Exercise directions:
Among the entries below, only the lines starting at the one with "(414, 131) = (589, 344): yellow" and ending at the one with "(489, 371) = (650, 300): black", both included, are to be printed exactly.

[Given records Boundary: Start]

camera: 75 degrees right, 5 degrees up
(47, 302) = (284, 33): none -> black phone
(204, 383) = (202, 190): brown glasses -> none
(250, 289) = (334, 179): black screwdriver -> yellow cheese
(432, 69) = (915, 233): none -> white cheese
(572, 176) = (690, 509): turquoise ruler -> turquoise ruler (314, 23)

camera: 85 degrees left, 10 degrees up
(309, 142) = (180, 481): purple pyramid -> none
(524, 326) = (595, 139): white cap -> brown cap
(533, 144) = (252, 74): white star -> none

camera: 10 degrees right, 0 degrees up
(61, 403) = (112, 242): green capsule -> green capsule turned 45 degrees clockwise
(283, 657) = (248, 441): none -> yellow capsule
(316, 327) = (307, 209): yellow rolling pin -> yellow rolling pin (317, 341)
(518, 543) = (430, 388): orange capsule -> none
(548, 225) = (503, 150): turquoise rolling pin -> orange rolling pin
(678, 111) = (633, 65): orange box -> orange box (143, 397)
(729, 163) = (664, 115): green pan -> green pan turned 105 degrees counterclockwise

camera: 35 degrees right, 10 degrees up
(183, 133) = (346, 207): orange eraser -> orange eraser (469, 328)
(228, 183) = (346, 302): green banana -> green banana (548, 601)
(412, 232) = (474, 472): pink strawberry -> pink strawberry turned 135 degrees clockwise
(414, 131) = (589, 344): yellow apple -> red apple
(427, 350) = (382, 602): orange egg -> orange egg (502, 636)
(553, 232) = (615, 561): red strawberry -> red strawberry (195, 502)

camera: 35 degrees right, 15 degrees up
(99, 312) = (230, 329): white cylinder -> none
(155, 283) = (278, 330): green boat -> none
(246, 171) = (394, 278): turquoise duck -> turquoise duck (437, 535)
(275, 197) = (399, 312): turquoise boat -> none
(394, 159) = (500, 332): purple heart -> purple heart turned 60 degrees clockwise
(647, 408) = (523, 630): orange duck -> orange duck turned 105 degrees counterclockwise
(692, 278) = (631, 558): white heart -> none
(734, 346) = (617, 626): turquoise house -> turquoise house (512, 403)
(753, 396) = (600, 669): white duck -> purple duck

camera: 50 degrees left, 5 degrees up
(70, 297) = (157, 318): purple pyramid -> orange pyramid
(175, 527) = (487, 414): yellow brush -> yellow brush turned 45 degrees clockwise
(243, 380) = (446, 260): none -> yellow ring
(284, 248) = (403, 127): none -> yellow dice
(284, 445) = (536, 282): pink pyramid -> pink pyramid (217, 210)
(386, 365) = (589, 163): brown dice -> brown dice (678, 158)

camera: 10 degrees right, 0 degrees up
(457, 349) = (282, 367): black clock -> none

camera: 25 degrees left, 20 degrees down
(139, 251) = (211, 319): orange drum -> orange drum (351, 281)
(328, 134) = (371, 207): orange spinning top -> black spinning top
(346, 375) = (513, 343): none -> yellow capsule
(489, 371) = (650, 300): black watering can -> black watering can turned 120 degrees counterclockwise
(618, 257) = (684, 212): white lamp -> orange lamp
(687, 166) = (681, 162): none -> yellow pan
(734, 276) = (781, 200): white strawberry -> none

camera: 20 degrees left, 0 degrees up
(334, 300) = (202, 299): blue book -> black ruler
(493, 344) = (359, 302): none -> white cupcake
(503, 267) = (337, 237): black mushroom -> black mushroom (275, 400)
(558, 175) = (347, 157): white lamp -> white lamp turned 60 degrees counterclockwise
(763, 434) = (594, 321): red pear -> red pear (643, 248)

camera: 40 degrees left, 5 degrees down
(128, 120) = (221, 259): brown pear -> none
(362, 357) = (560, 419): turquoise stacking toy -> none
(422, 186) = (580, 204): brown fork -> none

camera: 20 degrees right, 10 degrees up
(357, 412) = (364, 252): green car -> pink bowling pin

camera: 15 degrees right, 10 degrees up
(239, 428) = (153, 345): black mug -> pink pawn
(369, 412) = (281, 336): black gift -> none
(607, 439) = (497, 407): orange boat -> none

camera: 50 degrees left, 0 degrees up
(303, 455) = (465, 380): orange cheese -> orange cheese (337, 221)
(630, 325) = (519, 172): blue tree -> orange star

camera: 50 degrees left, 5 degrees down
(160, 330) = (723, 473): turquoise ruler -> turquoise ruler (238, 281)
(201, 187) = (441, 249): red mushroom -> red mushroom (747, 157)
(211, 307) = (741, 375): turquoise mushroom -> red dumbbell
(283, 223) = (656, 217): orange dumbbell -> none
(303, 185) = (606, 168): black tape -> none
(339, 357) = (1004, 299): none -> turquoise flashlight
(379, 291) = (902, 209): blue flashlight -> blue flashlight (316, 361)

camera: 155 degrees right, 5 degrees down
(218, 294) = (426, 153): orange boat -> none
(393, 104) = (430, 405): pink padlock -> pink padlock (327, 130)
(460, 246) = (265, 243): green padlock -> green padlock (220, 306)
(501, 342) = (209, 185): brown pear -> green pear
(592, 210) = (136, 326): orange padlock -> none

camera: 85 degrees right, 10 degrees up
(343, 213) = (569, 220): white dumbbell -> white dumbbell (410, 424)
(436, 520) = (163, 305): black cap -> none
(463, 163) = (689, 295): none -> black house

[Given records Boundary: End]

Solved exercise:
(414, 131) = (589, 344): yellow apple -> red apple
(427, 350) = (382, 602): orange egg -> orange egg (502, 636)
(553, 232) = (615, 561): red strawberry -> red strawberry (195, 502)

camera: 35 degrees right, 15 degrees up
(99, 312) = (230, 329): white cylinder -> none
(155, 283) = (278, 330): green boat -> none
(246, 171) = (394, 278): turquoise duck -> turquoise duck (437, 535)
(275, 197) = (399, 312): turquoise boat -> none
(394, 159) = (500, 332): purple heart -> purple heart turned 60 degrees clockwise
(647, 408) = (523, 630): orange duck -> orange duck turned 105 degrees counterclockwise
(692, 278) = (631, 558): white heart -> none
(734, 346) = (617, 626): turquoise house -> turquoise house (512, 403)
(753, 396) = (600, 669): white duck -> purple duck

camera: 50 degrees left, 5 degrees up
(70, 297) = (157, 318): purple pyramid -> orange pyramid
(175, 527) = (487, 414): yellow brush -> yellow brush turned 45 degrees clockwise
(243, 380) = (446, 260): none -> yellow ring
(284, 248) = (403, 127): none -> yellow dice
(284, 445) = (536, 282): pink pyramid -> pink pyramid (217, 210)
(386, 365) = (589, 163): brown dice -> brown dice (678, 158)

camera: 10 degrees right, 0 degrees up
(457, 349) = (282, 367): black clock -> none

camera: 25 degrees left, 20 degrees down
(139, 251) = (211, 319): orange drum -> orange drum (351, 281)
(328, 134) = (371, 207): orange spinning top -> black spinning top
(346, 375) = (513, 343): none -> yellow capsule
(489, 371) = (650, 300): black watering can -> black watering can turned 120 degrees counterclockwise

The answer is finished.